Your output should be the lines below from the one holding "C6: 100nF (GND, SIG3) -> 33nF (GND, SIG3)" through the one holding "J5 pin 2: 5V -> SIG6", transcribed exactly, with no pictures.

Change listing data:
★ ★ ★ ★ ★ ★ ★

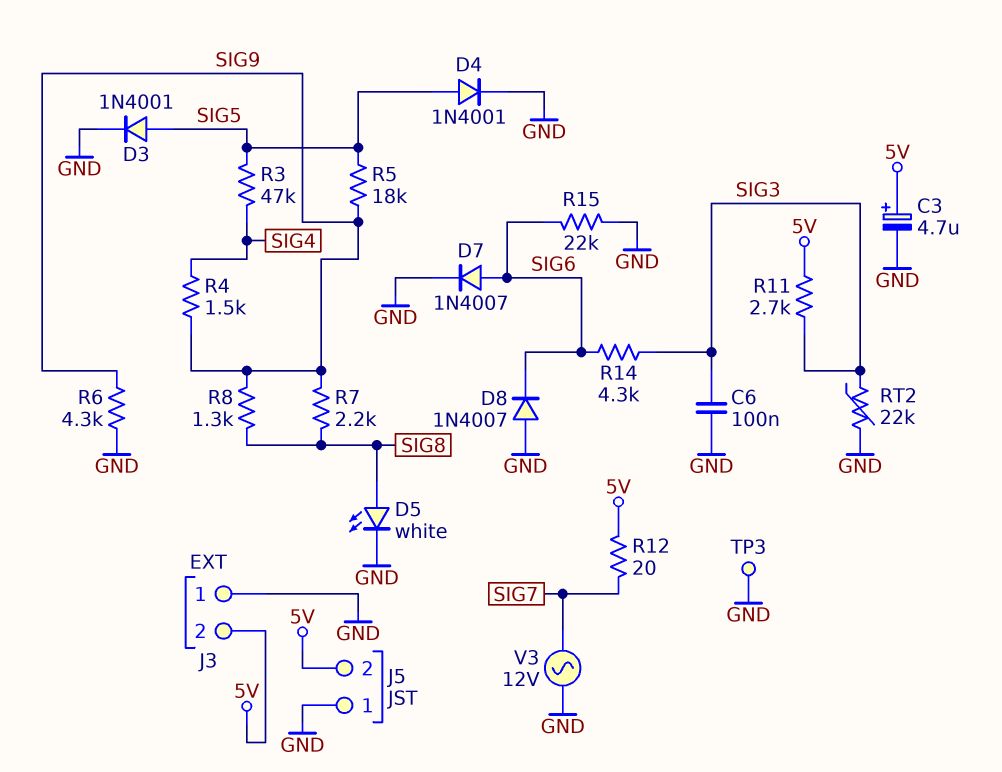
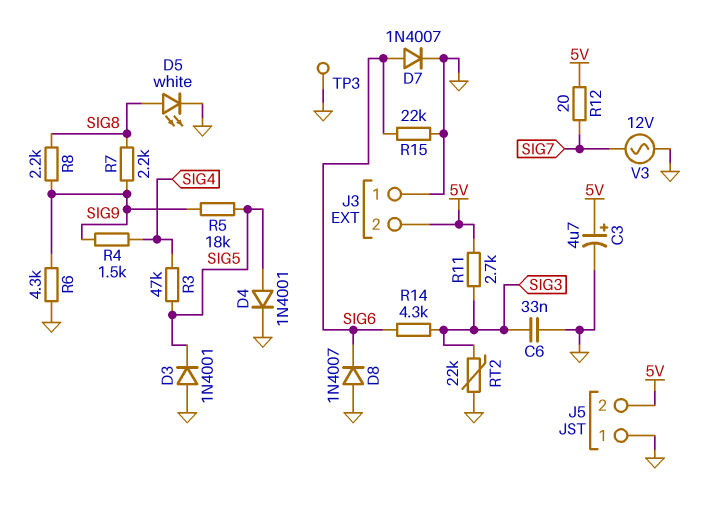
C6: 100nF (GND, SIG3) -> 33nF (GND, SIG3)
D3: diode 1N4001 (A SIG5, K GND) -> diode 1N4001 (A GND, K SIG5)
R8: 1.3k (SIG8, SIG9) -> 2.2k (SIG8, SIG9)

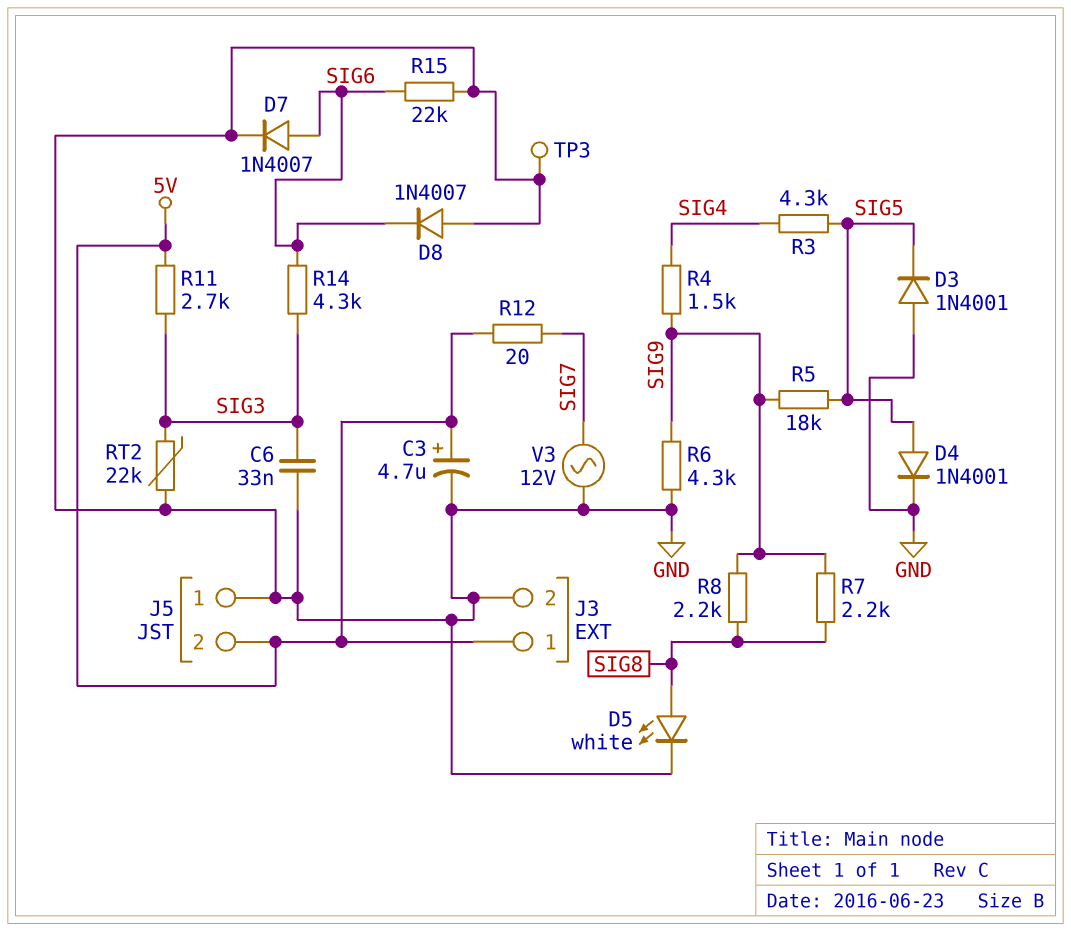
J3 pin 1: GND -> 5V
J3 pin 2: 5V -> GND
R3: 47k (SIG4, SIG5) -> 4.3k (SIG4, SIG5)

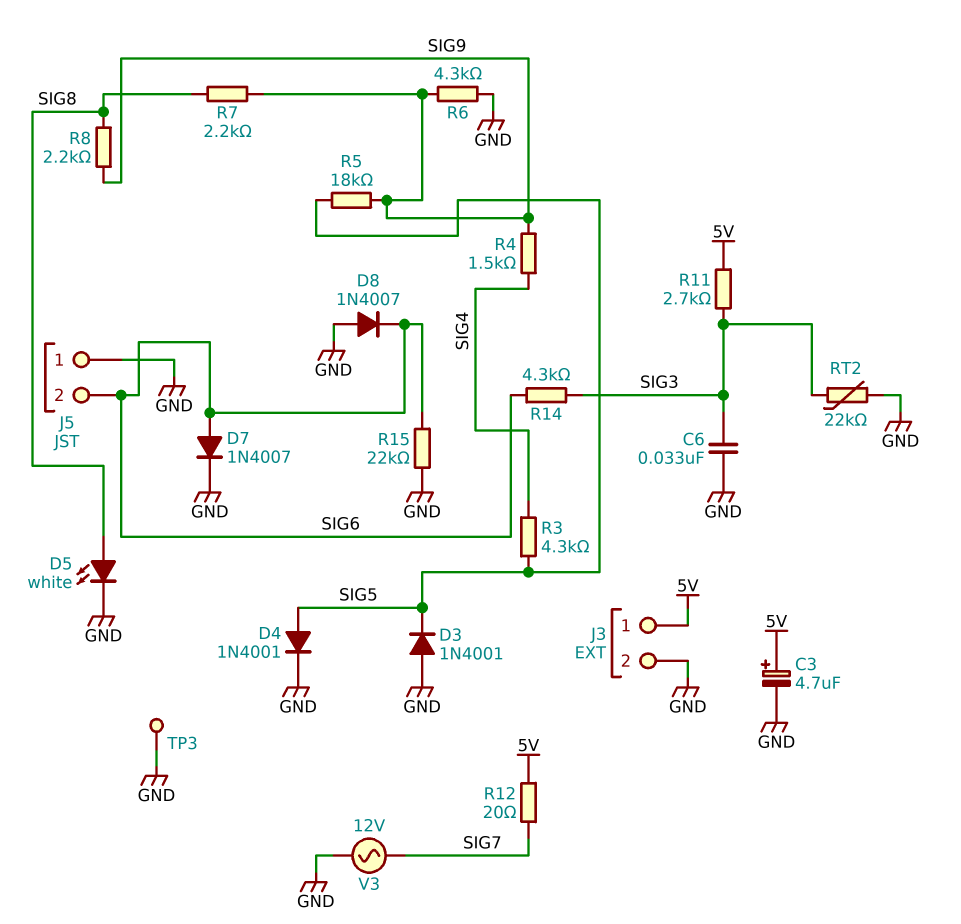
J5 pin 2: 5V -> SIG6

★ ★ ★ ★ ★ ★ ★

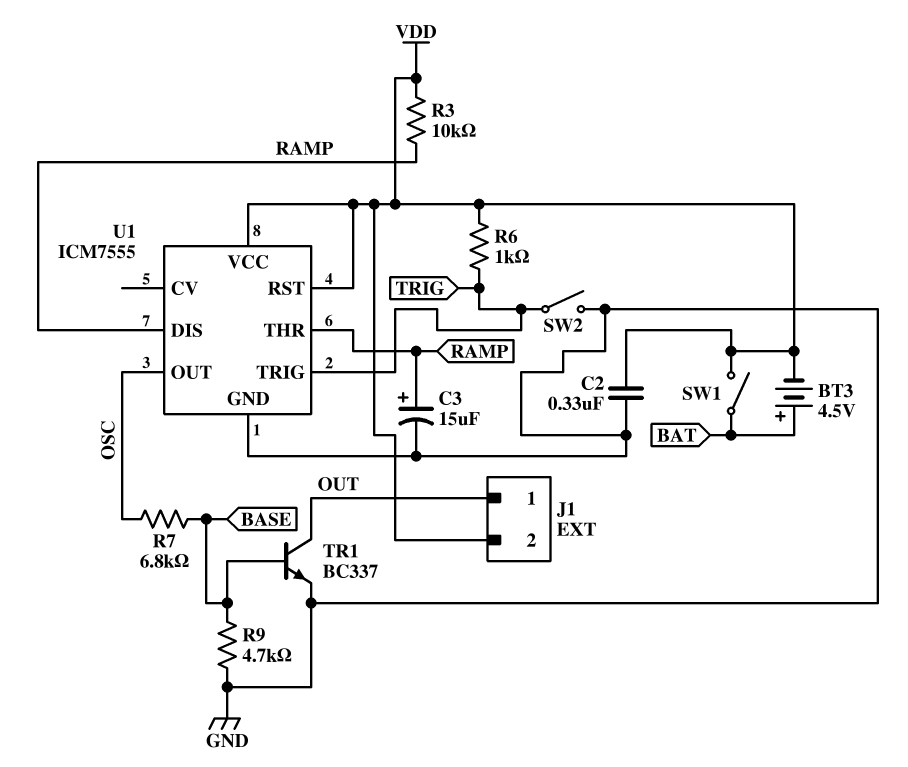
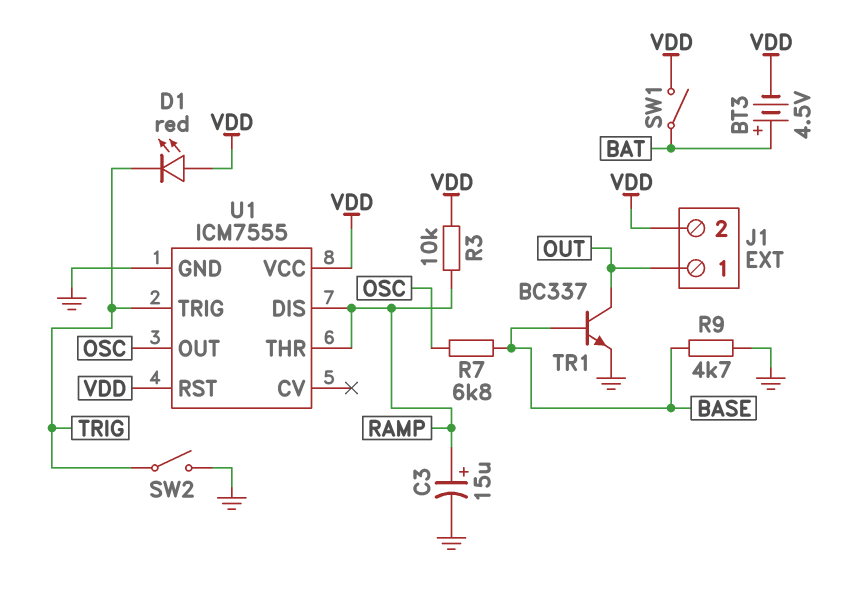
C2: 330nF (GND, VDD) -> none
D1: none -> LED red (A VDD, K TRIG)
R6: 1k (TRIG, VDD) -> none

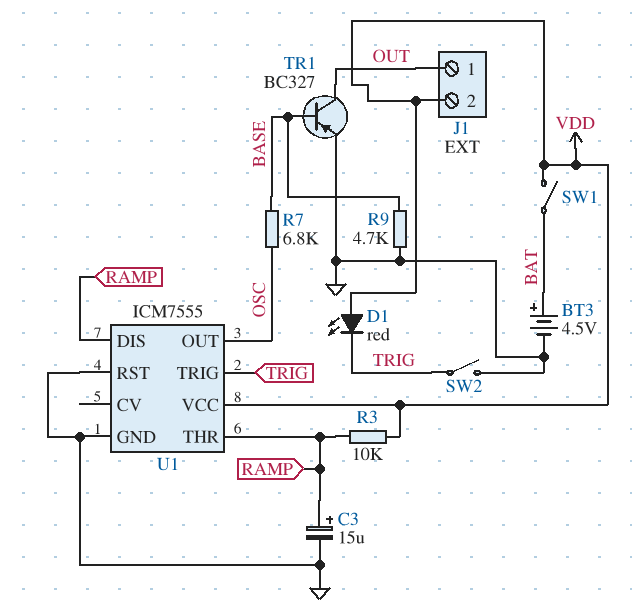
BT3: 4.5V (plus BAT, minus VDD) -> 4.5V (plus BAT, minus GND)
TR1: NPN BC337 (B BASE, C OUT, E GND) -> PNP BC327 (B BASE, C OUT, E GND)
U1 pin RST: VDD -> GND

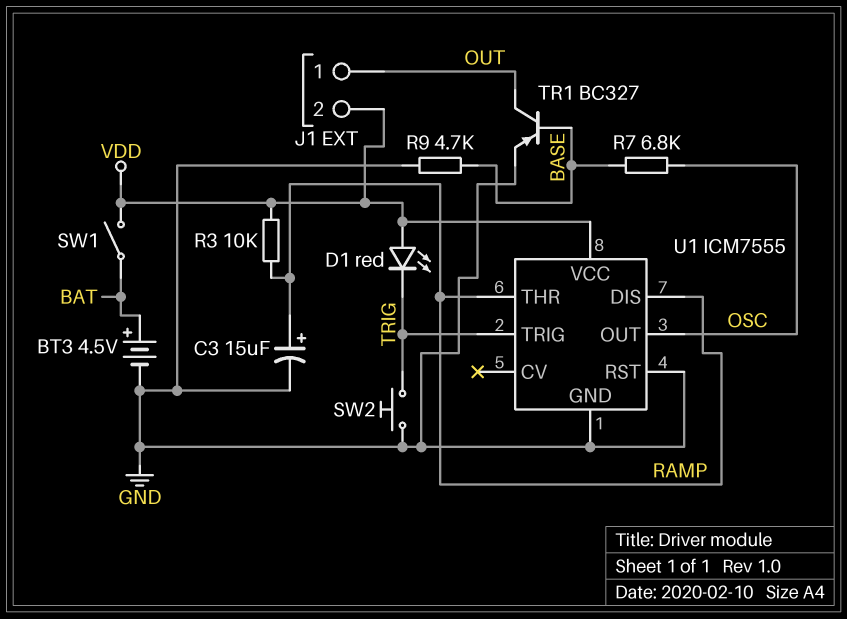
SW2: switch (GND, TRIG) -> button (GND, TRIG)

★ ★ ★ ★ ★ ★ ★

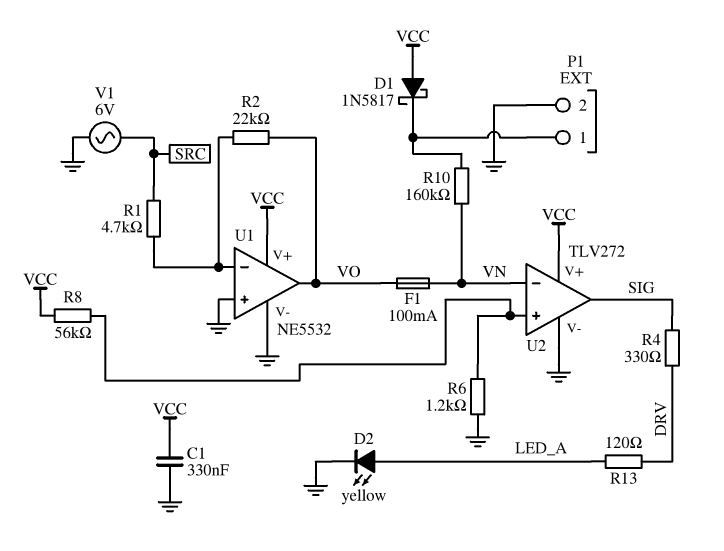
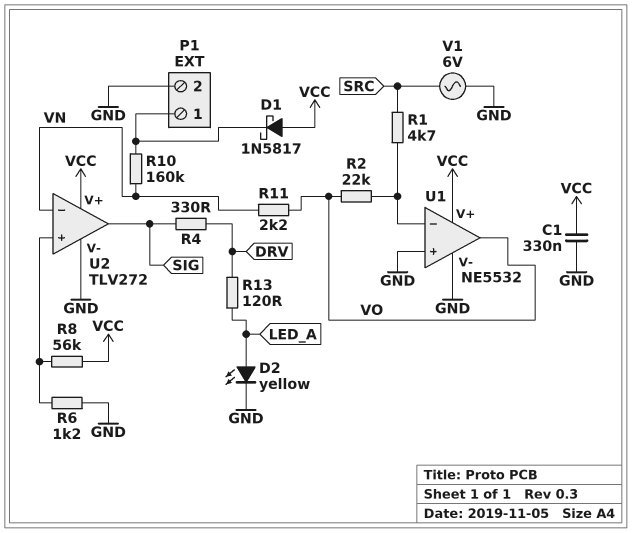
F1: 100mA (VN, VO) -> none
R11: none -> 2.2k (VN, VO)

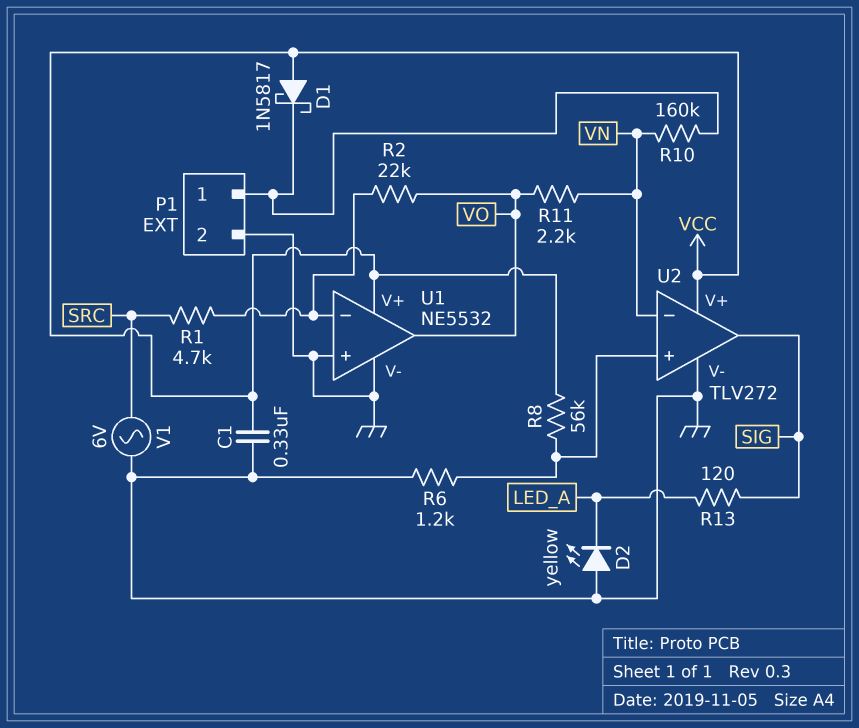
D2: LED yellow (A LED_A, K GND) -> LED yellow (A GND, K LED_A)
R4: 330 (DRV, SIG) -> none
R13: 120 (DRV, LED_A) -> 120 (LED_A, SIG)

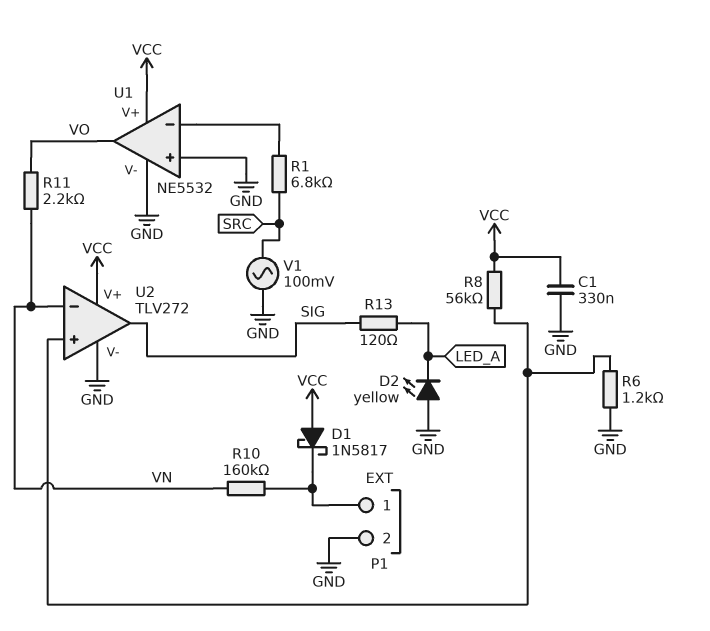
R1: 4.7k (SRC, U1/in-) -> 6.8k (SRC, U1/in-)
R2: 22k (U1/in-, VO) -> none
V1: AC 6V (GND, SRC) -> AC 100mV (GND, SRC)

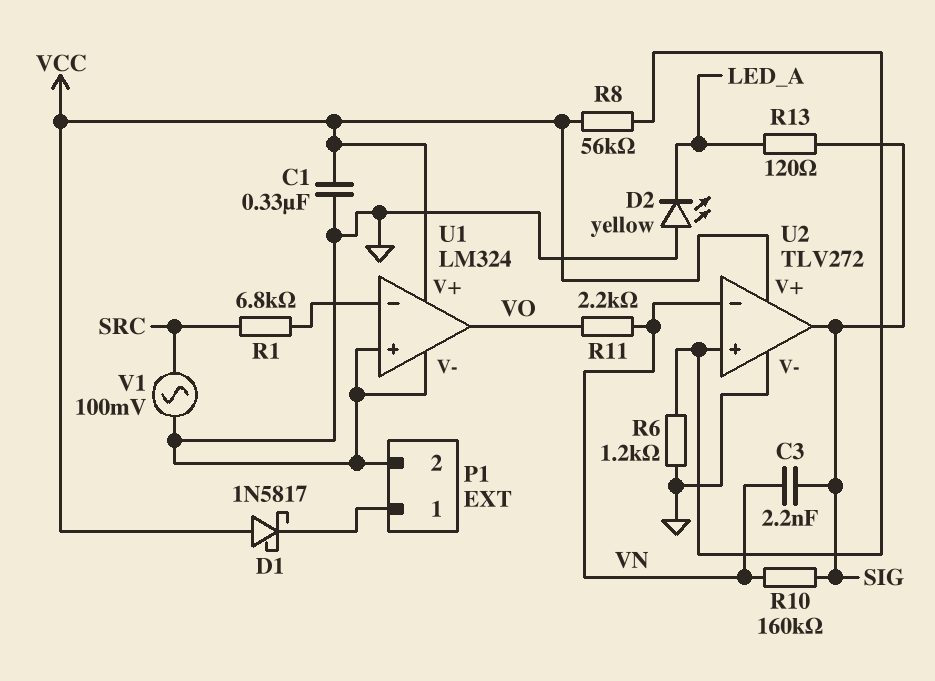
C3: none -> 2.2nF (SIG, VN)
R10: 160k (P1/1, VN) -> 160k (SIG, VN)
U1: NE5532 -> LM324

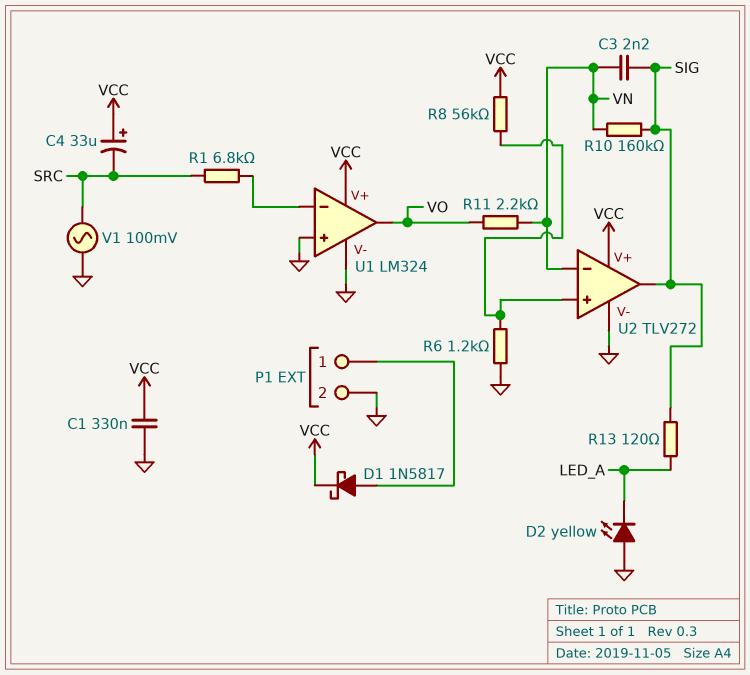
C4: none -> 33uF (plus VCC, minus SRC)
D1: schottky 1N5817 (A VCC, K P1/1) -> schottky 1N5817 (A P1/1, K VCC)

★ ★ ★ ★ ★ ★ ★

▶ [YOUR SOLUTION]:
C6: 100nF (GND, SIG3) -> 33nF (GND, SIG3)
D3: diode 1N4001 (A SIG5, K GND) -> diode 1N4001 (A GND, K SIG5)
R8: 1.3k (SIG8, SIG9) -> 2.2k (SIG8, SIG9)

J3 pin 1: GND -> 5V
J3 pin 2: 5V -> GND
R3: 47k (SIG4, SIG5) -> 4.3k (SIG4, SIG5)

J5 pin 2: 5V -> SIG6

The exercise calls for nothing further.